Object matching data
:::
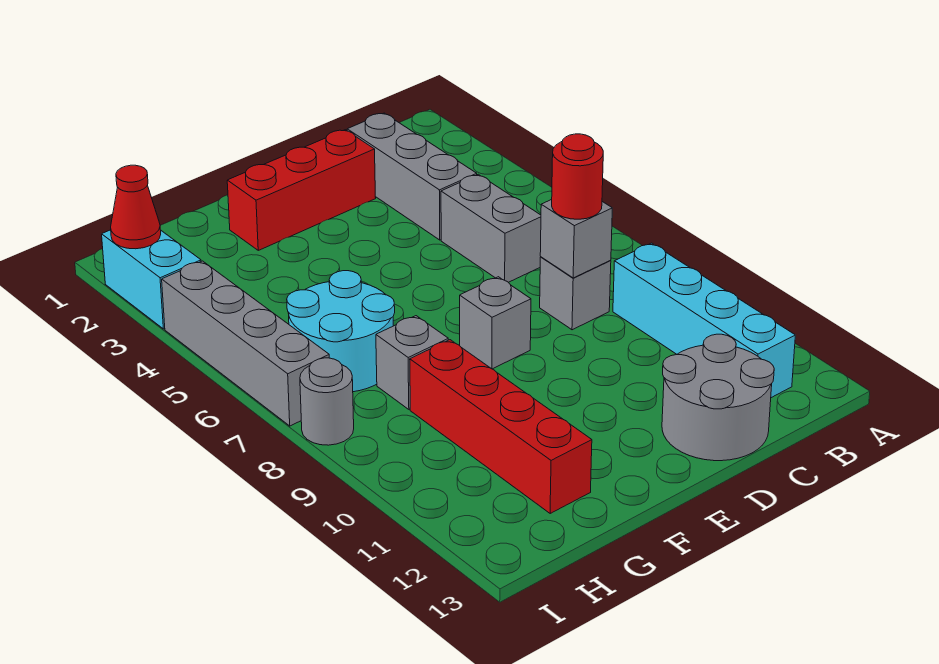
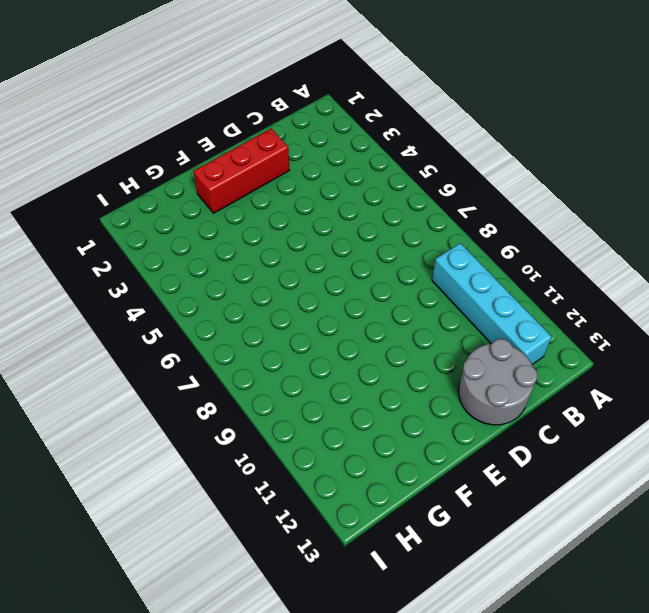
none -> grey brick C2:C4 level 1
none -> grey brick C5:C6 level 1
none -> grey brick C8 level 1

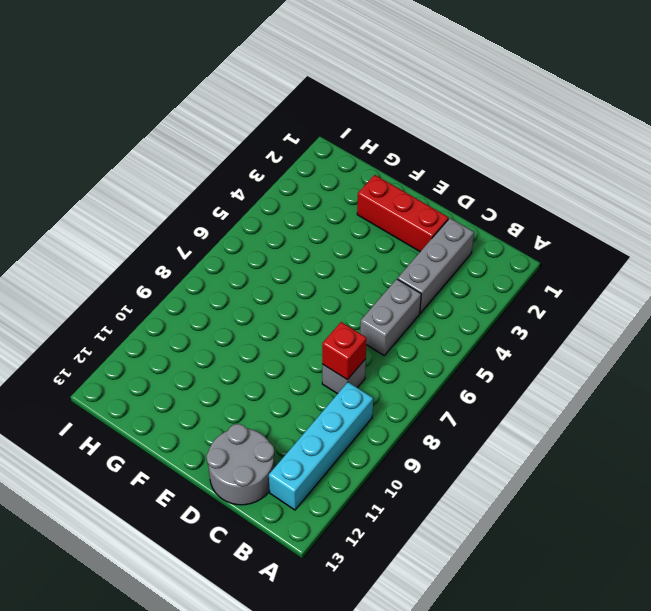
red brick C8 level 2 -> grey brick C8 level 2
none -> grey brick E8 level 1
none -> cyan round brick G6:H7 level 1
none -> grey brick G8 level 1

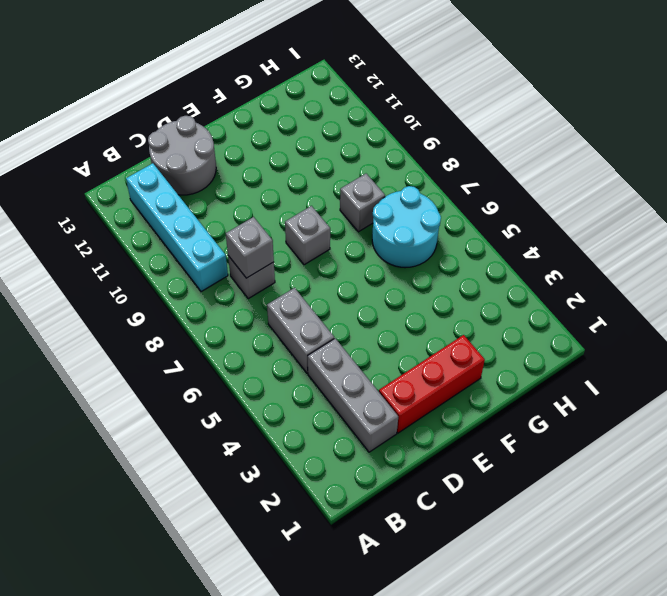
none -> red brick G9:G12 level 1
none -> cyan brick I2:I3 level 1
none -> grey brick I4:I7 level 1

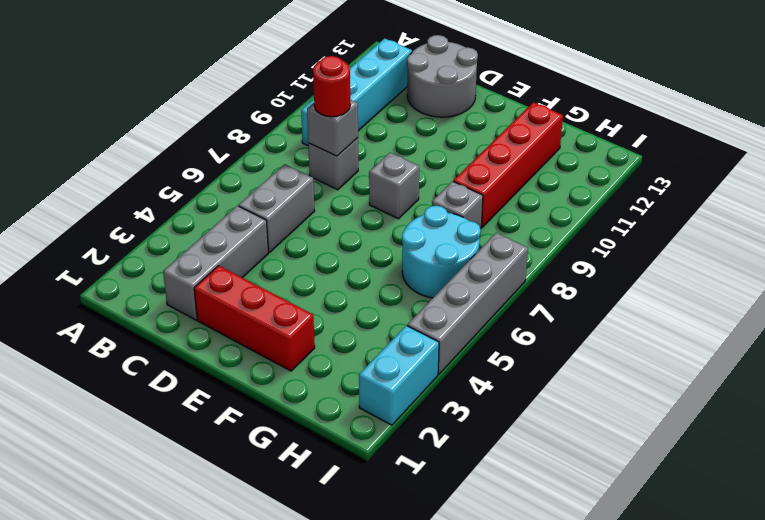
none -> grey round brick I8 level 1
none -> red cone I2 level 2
:::
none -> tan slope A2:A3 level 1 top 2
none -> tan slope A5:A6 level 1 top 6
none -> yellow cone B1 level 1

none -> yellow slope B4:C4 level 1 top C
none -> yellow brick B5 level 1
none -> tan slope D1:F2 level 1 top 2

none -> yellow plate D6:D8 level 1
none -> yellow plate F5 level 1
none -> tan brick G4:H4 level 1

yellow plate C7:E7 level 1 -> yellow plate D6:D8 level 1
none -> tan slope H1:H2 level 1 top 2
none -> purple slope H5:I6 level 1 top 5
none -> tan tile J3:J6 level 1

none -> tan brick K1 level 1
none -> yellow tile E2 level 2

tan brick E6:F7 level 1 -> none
:::
TO DO:
Retype only the lines above between the line with "none -> tan brick K1 level 1" and the line with "tan brick E6:F7 level 1 -> none", counting those two lines as well, and keep every character as it is.

RESPONSE TO THIS TASK:
none -> tan brick K1 level 1
none -> yellow tile E2 level 2

tan brick E6:F7 level 1 -> none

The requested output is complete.